Source information:
........

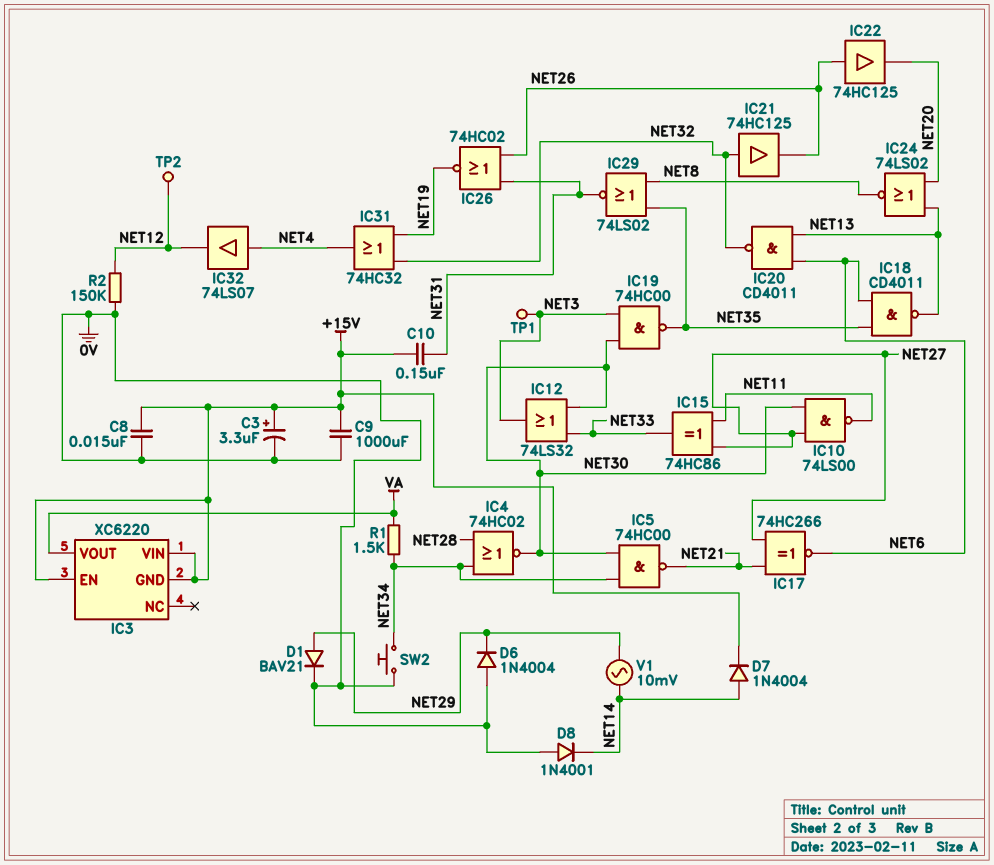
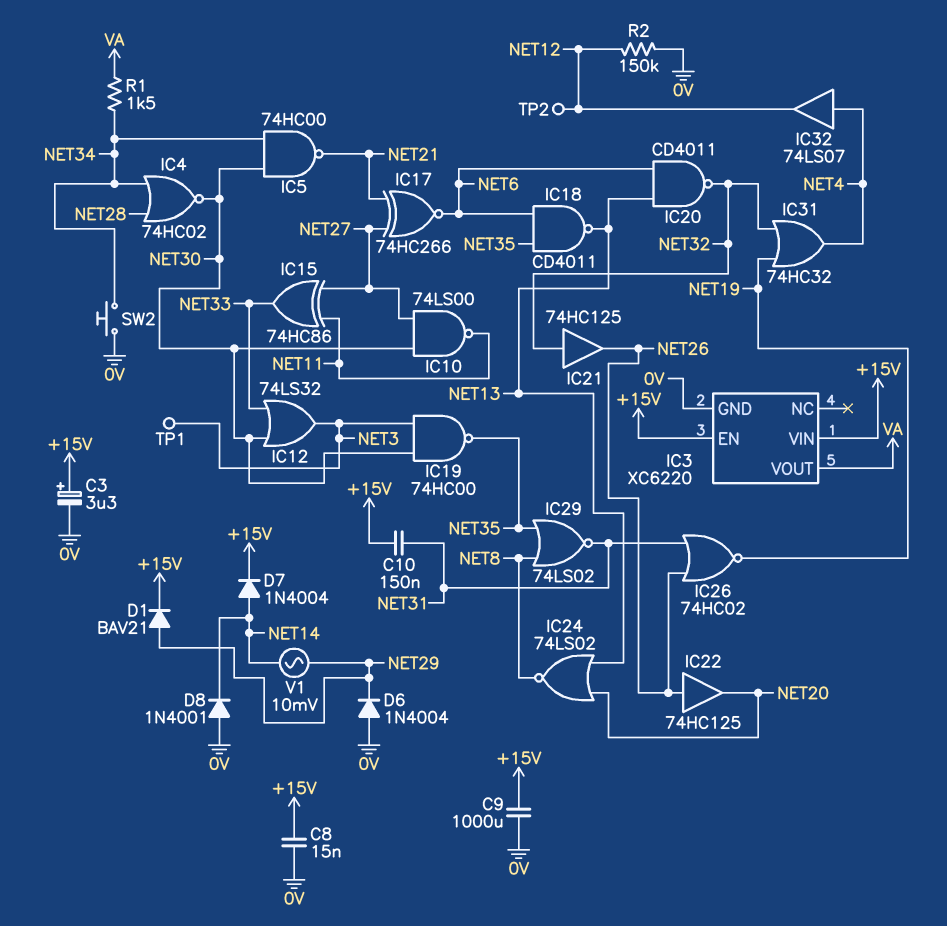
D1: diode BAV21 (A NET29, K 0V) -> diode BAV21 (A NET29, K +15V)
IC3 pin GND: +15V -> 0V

........

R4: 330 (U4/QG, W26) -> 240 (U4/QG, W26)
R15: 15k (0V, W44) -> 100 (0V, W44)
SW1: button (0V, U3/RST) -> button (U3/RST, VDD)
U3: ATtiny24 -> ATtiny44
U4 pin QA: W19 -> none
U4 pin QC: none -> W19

........

Looking at the entries above, can you reproduce exactly the lines from the one that holds "SW1: button (0V, U3/RST)" through the one that holds "U4 pin QC: none -> W19", and only those?

Answer to this exercise:
SW1: button (0V, U3/RST) -> button (U3/RST, VDD)
U3: ATtiny24 -> ATtiny44
U4 pin QA: W19 -> none
U4 pin QC: none -> W19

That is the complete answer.